● **RAW DATA**:
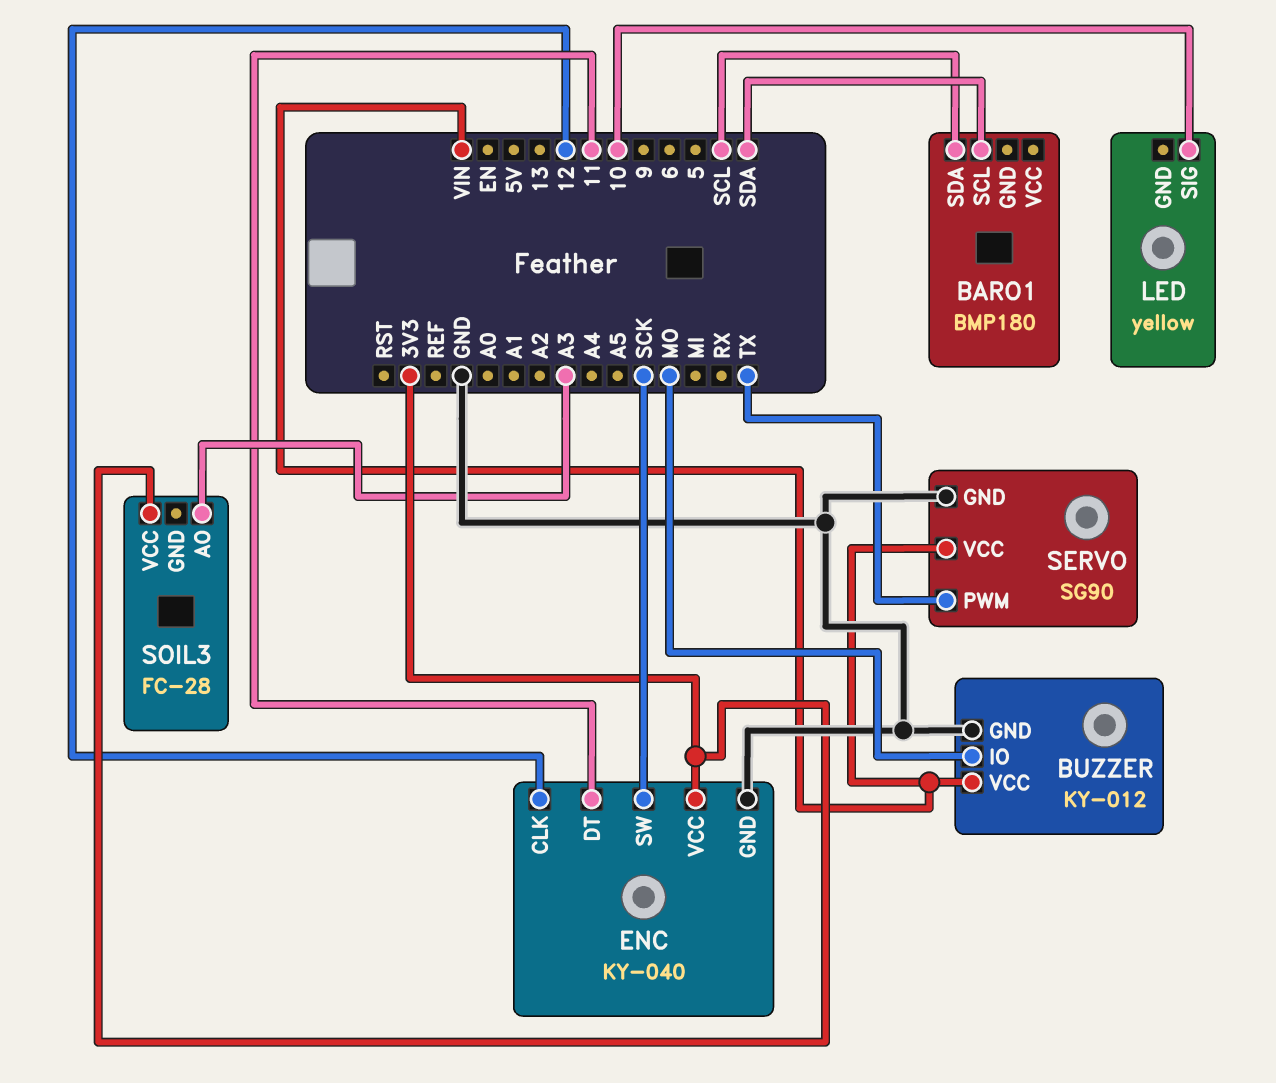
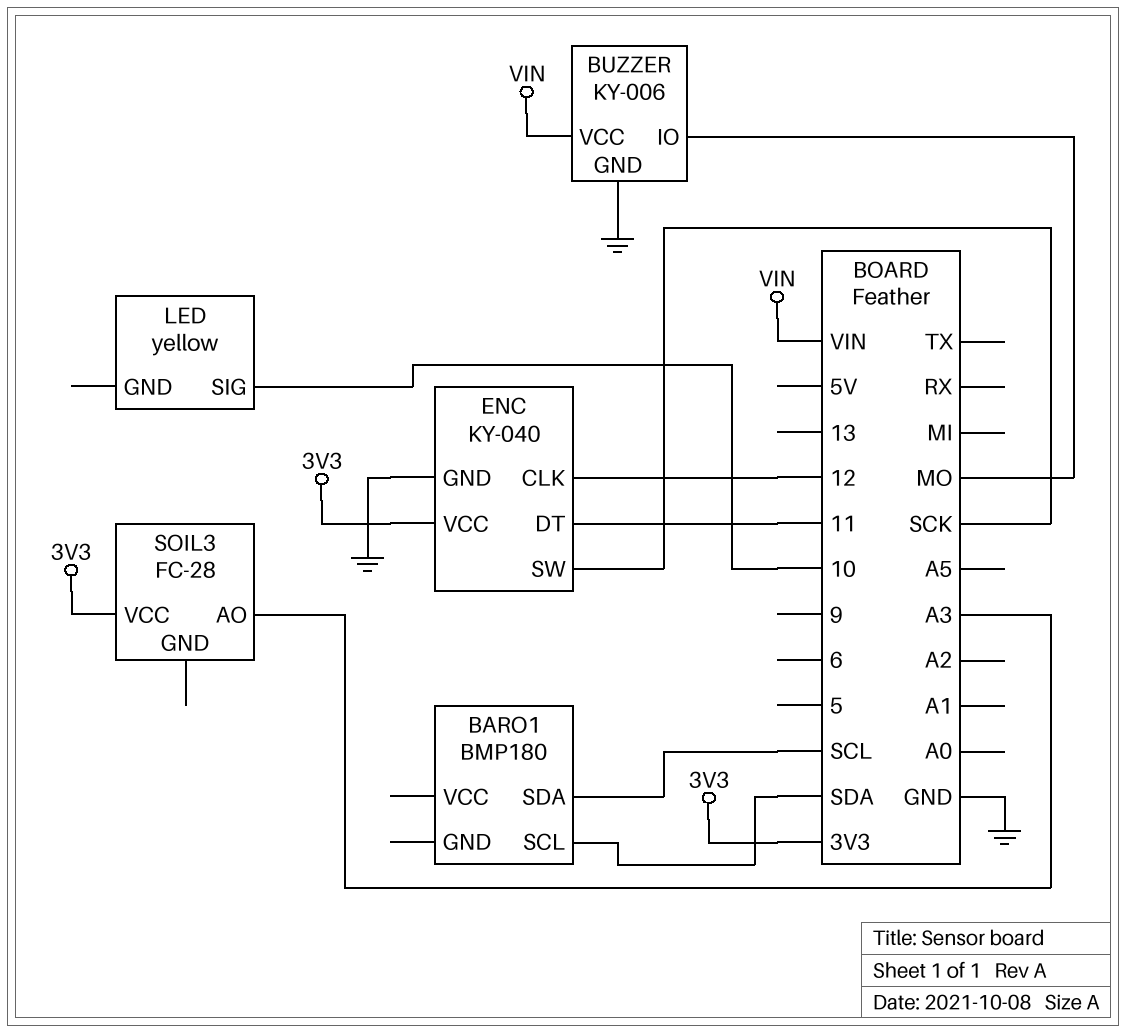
BUZZER: KY-012 -> KY-006
SERVO: SG90 -> none
SERVO pin GND: GND -> none
SERVO pin PWM: TX -> none
SERVO pin VCC: VIN -> none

● **HOW TO COMPLETE THIS TASK**: Could you set down exactly the lines from the one containing "SERVO pin GND: GND -> none" through the last line of the records above, both included?

● **SOLUTION FOR THIS EXERCISE**:
SERVO pin GND: GND -> none
SERVO pin PWM: TX -> none
SERVO pin VCC: VIN -> none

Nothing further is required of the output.